Every entry needs to be written out again exactly, with its pictures removed.

►

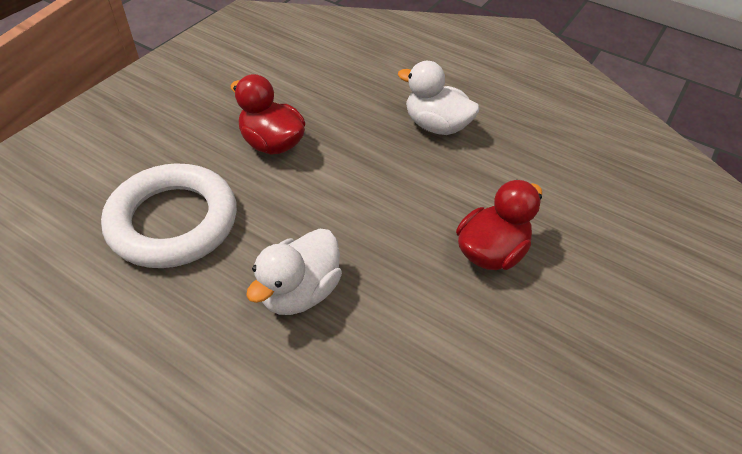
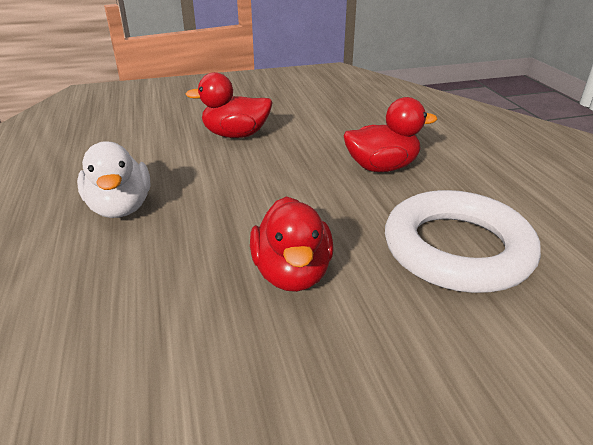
camera: 135 degrees left, 15 degrees down
white duck [246,228,342,315] -> red duck [343,97,438,172]

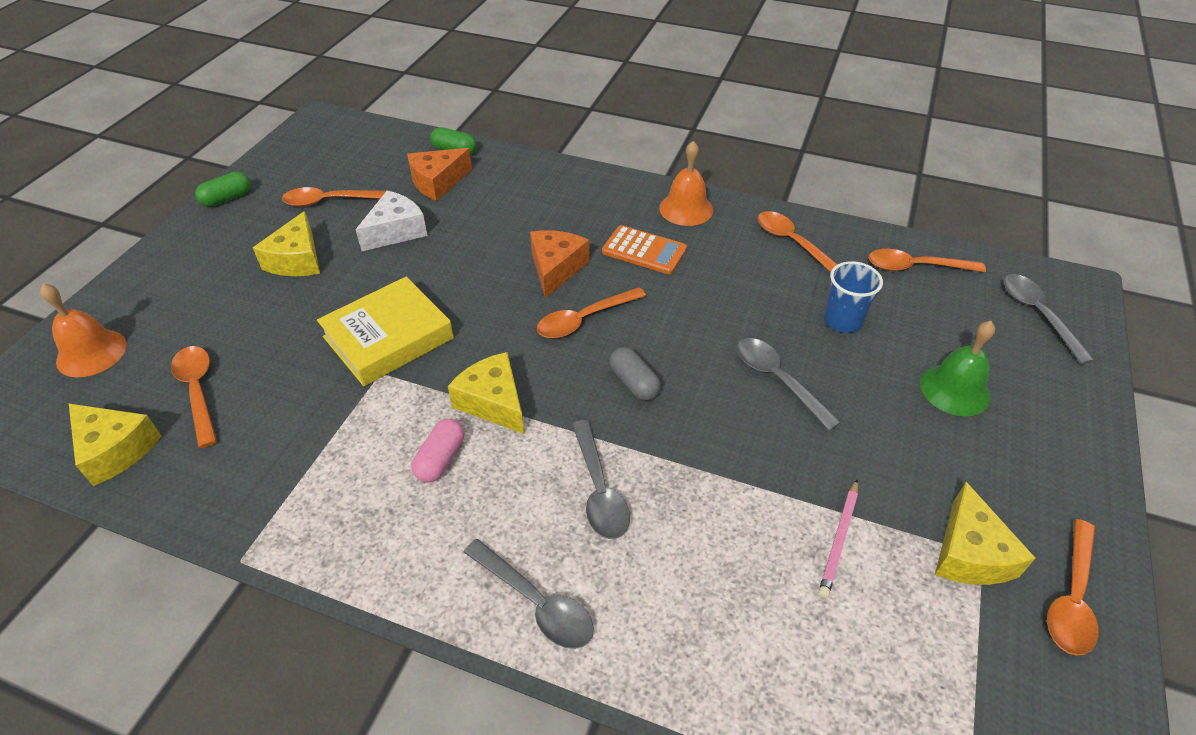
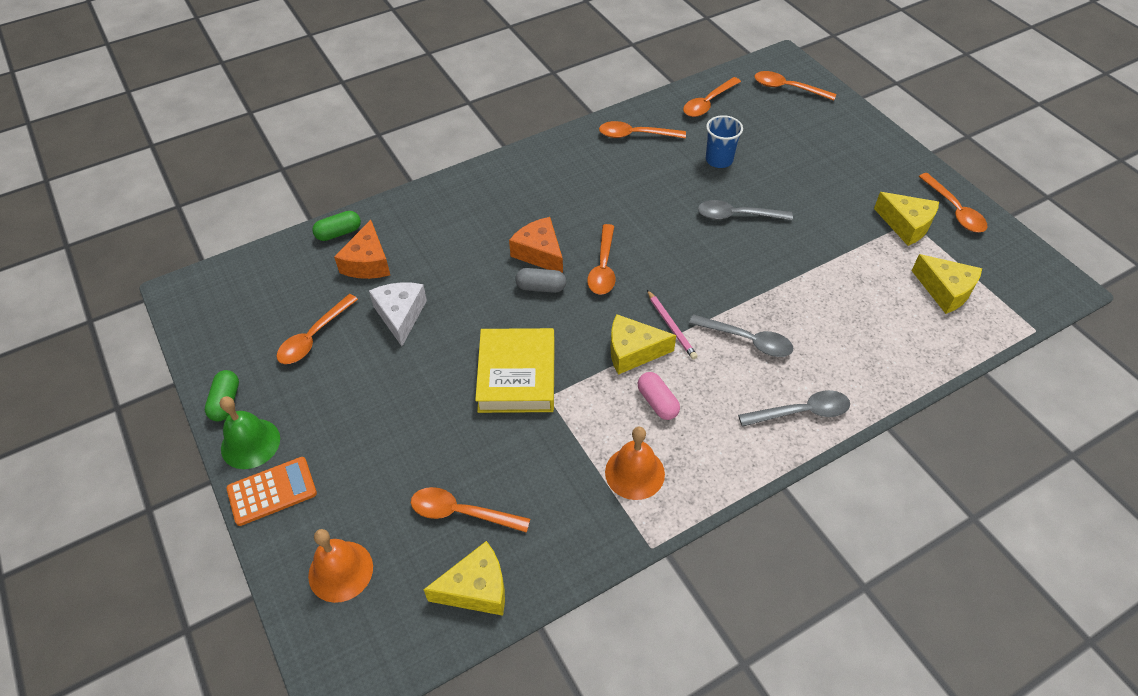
camera: 50 degrees left, 5 degrees up
yellow cheese [253,211,320,276] -> yellow cheese moved to [912,254,982,314]
orange calculator [602,225,687,274] -> orange calculator moved to [227,457,317,526]
grey capsule [609,347,661,401] -> grey capsule moved to [515,268,566,293]
orange bell [659,141,713,226] -> orange bell moved to [605,427,665,500]
pink pencil [818,480,858,598] -> pink pencil moved to [647,290,698,360]
green bell [920,321,995,416] -> green bell moved to [220,396,280,469]
grey spoon [1004,274,1094,364] -> orange spoon [754,71,836,101]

◄

REPLY TO THE EXERCISE =>
camera: 135 degrees left, 15 degrees down
white duck [246,228,342,315] -> red duck [343,97,438,172]

camera: 50 degrees left, 5 degrees up
yellow cheese [253,211,320,276] -> yellow cheese moved to [912,254,982,314]
orange calculator [602,225,687,274] -> orange calculator moved to [227,457,317,526]
grey capsule [609,347,661,401] -> grey capsule moved to [515,268,566,293]
orange bell [659,141,713,226] -> orange bell moved to [605,427,665,500]
pink pencil [818,480,858,598] -> pink pencil moved to [647,290,698,360]
green bell [920,321,995,416] -> green bell moved to [220,396,280,469]
grey spoon [1004,274,1094,364] -> orange spoon [754,71,836,101]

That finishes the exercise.